PROBLEM:
A single number is wanted: how many lines of the records below contain the word "pink".

[Stored dataset items]
= = = = = = =

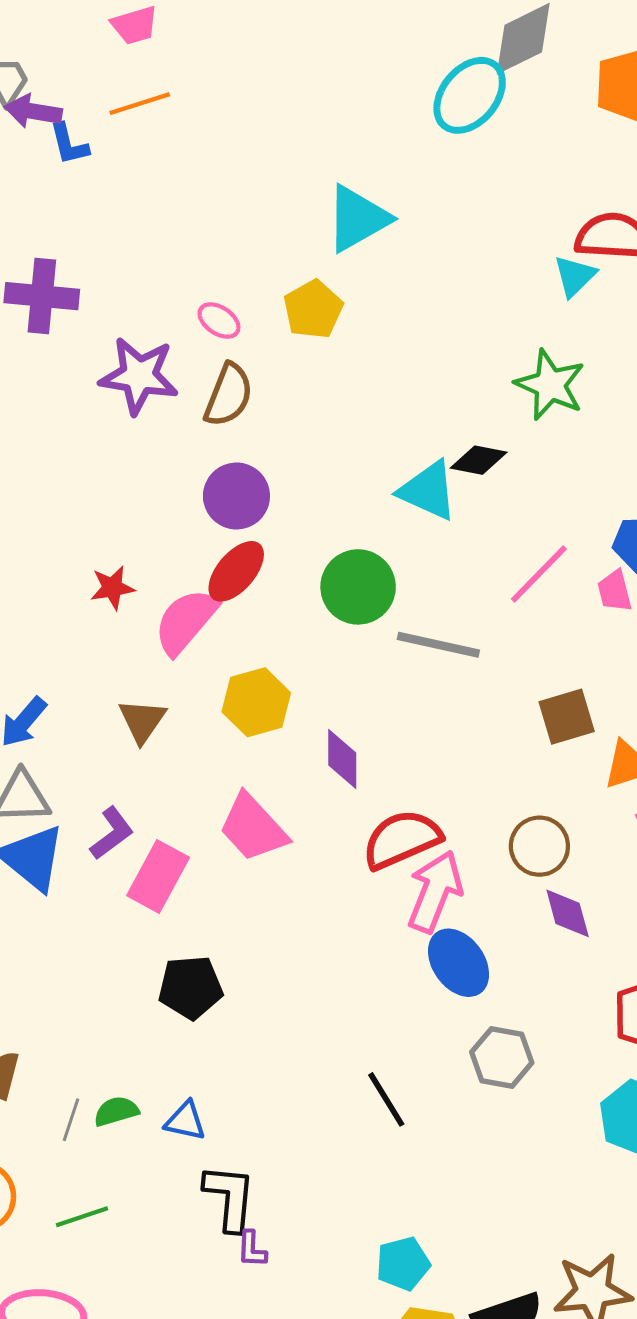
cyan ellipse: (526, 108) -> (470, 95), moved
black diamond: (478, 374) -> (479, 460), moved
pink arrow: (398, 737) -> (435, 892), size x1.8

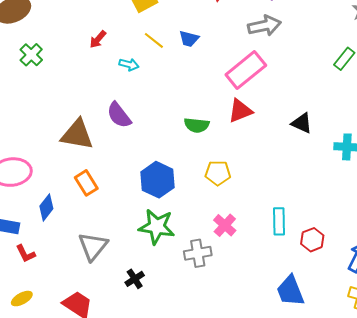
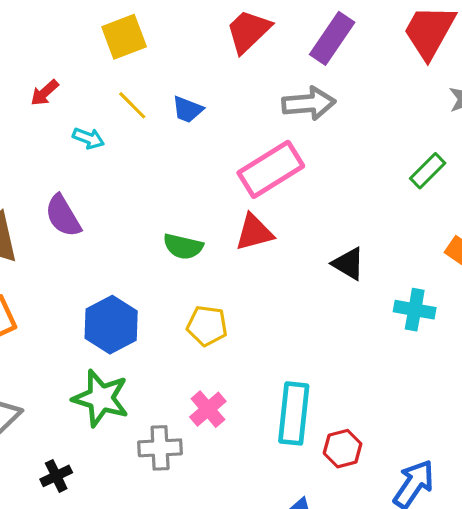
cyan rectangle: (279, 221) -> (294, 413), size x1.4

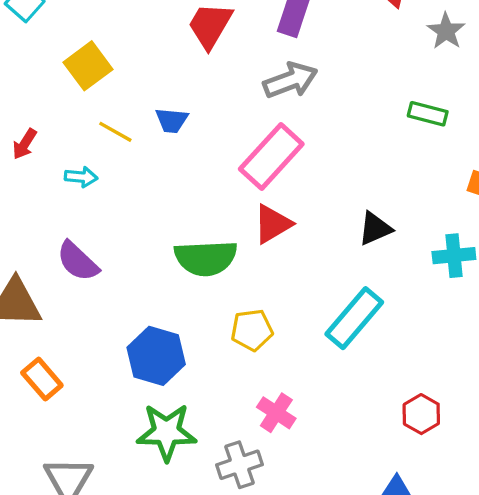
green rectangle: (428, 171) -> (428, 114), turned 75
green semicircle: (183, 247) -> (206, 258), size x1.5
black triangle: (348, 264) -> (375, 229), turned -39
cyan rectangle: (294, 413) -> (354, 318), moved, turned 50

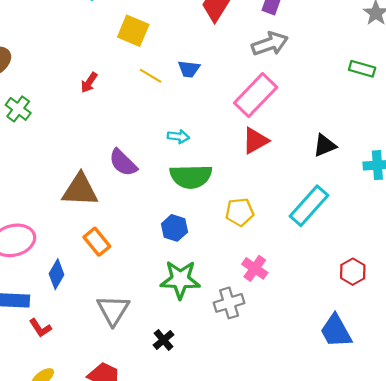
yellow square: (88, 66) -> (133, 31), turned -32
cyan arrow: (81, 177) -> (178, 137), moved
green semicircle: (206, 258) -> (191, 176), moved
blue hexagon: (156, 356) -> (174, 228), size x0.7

= = = = = = =

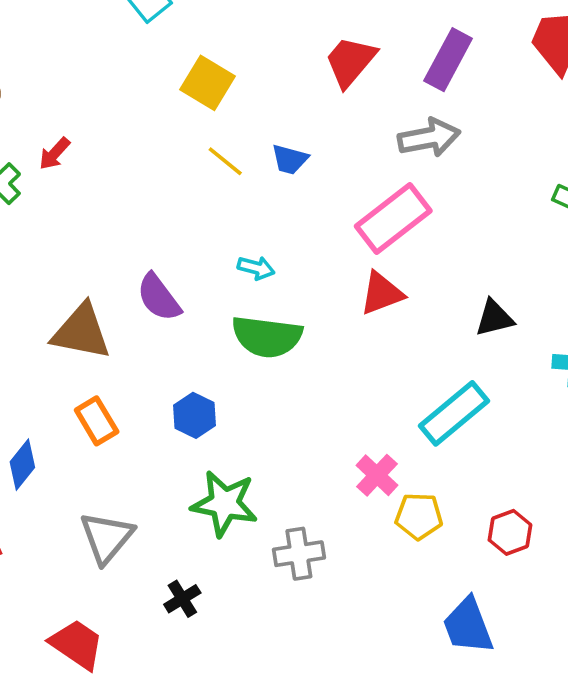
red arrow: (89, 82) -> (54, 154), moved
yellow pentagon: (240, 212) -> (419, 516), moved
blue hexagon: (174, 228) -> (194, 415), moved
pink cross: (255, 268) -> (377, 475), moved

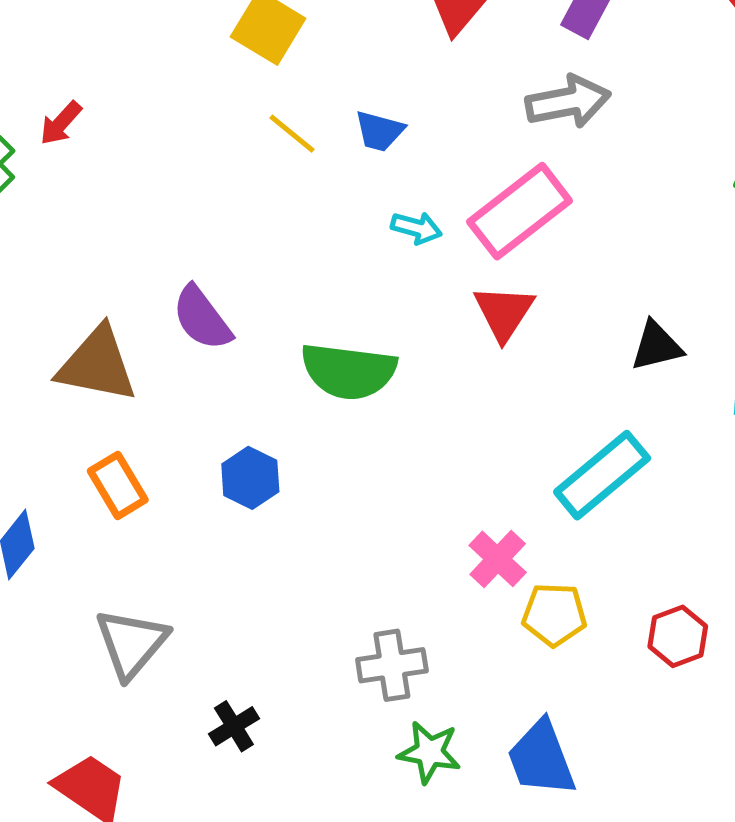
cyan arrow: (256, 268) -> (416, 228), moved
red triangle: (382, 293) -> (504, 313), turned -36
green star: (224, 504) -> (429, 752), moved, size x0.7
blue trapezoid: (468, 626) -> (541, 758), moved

= = = = = = =

EXERCISE SOLUTION:
2